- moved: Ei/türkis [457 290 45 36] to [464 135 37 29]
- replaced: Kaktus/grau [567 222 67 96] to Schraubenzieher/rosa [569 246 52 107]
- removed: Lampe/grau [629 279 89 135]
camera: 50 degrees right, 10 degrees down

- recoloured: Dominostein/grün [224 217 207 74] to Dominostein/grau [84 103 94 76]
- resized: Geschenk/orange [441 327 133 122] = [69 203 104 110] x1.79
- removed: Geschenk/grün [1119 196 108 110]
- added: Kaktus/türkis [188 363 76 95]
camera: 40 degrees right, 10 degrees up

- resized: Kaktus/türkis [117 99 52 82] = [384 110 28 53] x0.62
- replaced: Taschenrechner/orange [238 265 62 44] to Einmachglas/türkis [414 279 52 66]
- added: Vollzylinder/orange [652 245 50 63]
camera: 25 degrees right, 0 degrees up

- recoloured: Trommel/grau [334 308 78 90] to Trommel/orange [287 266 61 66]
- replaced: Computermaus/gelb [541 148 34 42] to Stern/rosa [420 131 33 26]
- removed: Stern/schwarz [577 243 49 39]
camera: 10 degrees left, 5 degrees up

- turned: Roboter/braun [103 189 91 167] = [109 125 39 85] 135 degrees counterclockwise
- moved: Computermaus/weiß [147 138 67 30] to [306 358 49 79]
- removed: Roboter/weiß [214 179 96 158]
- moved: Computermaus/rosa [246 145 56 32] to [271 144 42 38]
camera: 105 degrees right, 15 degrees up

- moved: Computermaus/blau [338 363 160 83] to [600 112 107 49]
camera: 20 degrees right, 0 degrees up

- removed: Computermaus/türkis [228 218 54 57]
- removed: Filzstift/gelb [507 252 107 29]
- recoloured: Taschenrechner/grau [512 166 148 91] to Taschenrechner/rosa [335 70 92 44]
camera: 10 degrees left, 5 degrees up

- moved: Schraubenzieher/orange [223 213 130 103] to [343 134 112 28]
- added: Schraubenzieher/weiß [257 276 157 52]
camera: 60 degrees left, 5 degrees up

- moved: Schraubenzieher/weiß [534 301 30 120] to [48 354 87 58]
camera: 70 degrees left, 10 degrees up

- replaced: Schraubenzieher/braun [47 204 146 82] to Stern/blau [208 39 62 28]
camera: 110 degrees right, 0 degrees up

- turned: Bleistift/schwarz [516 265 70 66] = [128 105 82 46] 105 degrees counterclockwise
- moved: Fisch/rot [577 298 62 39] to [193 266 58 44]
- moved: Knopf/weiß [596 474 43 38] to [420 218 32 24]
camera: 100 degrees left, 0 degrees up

#### PROBLEM DESCRIPTION
Repeat the material above in full. Change no word.

#### ANSWER TO THIS EXERCISE
- moved: Ei/türkis [457 290 45 36] to [464 135 37 29]
- replaced: Kaktus/grau [567 222 67 96] to Schraubenzieher/rosa [569 246 52 107]
- removed: Lampe/grau [629 279 89 135]
camera: 50 degrees right, 10 degrees down

- recoloured: Dominostein/grün [224 217 207 74] to Dominostein/grau [84 103 94 76]
- resized: Geschenk/orange [441 327 133 122] = [69 203 104 110] x1.79
- removed: Geschenk/grün [1119 196 108 110]
- added: Kaktus/türkis [188 363 76 95]
camera: 40 degrees right, 10 degrees up

- resized: Kaktus/türkis [117 99 52 82] = [384 110 28 53] x0.62
- replaced: Taschenrechner/orange [238 265 62 44] to Einmachglas/türkis [414 279 52 66]
- added: Vollzylinder/orange [652 245 50 63]
camera: 25 degrees right, 0 degrees up

- recoloured: Trommel/grau [334 308 78 90] to Trommel/orange [287 266 61 66]
- replaced: Computermaus/gelb [541 148 34 42] to Stern/rosa [420 131 33 26]
- removed: Stern/schwarz [577 243 49 39]
camera: 10 degrees left, 5 degrees up

- turned: Roboter/braun [103 189 91 167] = [109 125 39 85] 135 degrees counterclockwise
- moved: Computermaus/weiß [147 138 67 30] to [306 358 49 79]
- removed: Roboter/weiß [214 179 96 158]
- moved: Computermaus/rosa [246 145 56 32] to [271 144 42 38]
camera: 105 degrees right, 15 degrees up

- moved: Computermaus/blau [338 363 160 83] to [600 112 107 49]
camera: 20 degrees right, 0 degrees up

- removed: Computermaus/türkis [228 218 54 57]
- removed: Filzstift/gelb [507 252 107 29]
- recoloured: Taschenrechner/grau [512 166 148 91] to Taschenrechner/rosa [335 70 92 44]
camera: 10 degrees left, 5 degrees up

- moved: Schraubenzieher/orange [223 213 130 103] to [343 134 112 28]
- added: Schraubenzieher/weiß [257 276 157 52]
camera: 60 degrees left, 5 degrees up

- moved: Schraubenzieher/weiß [534 301 30 120] to [48 354 87 58]
camera: 70 degrees left, 10 degrees up

- replaced: Schraubenzieher/braun [47 204 146 82] to Stern/blau [208 39 62 28]
camera: 110 degrees right, 0 degrees up

- turned: Bleistift/schwarz [516 265 70 66] = [128 105 82 46] 105 degrees counterclockwise
- moved: Fisch/rot [577 298 62 39] to [193 266 58 44]
- moved: Knopf/weiß [596 474 43 38] to [420 218 32 24]
camera: 100 degrees left, 0 degrees up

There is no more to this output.